Stored data entries:
──────────

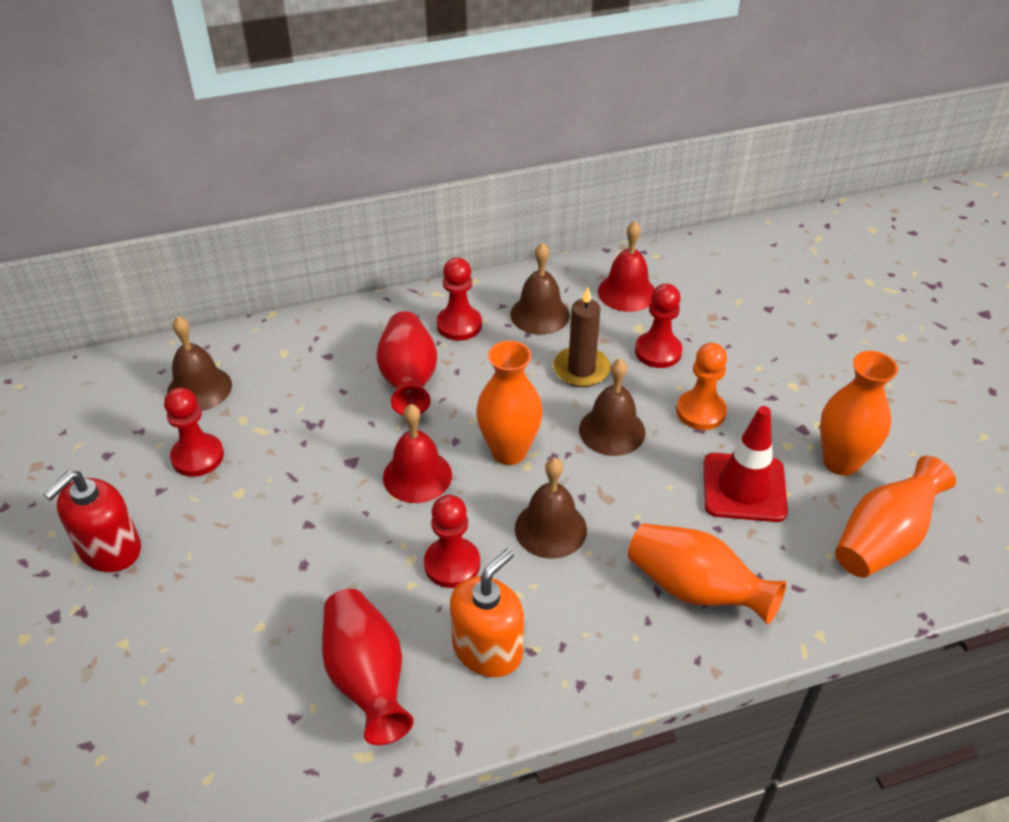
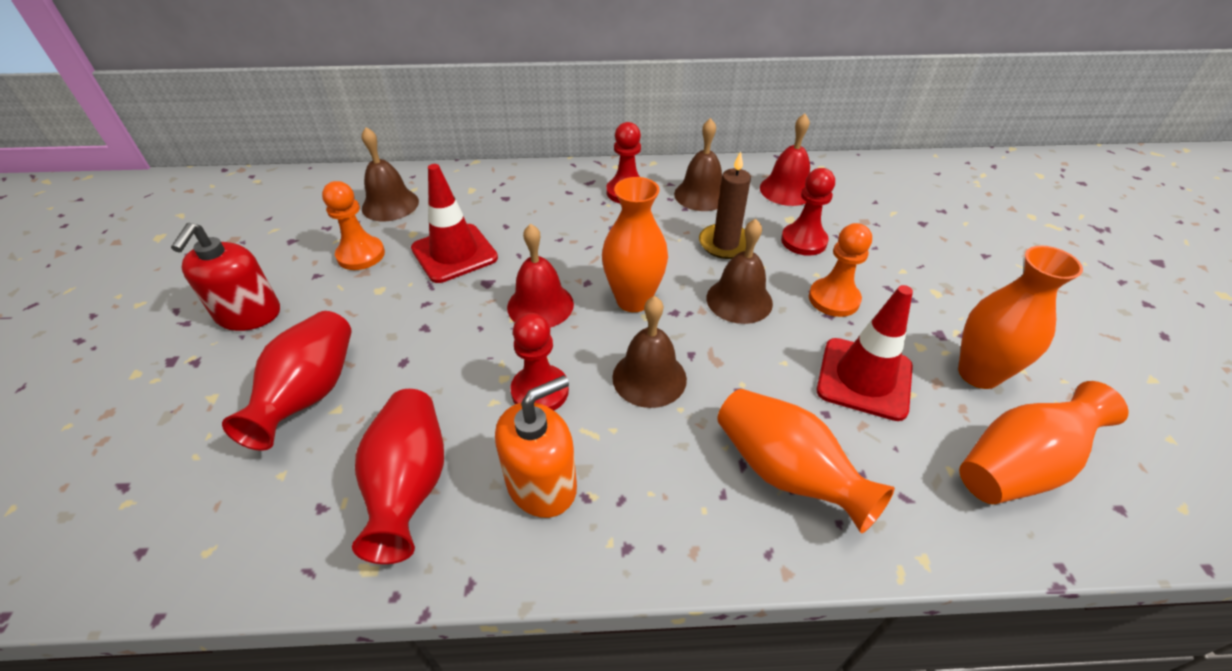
camera: 15 degrees right, 0 degrees up
(110, 549) = (249, 314): red soap dispenser -> red soap dispenser turned 45 degrees counterclockwise
(197, 457) = (361, 255): red pawn -> orange pawn
(301, 435) = (454, 253): none -> red traffic cone
(409, 380) = (565, 227): red vase -> red vase (310, 394)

──────────

Your objective
Return from the data every line that holds "degrees".

Response to this exercise
camera: 15 degrees right, 0 degrees up
(110, 549) = (249, 314): red soap dispenser -> red soap dispenser turned 45 degrees counterclockwise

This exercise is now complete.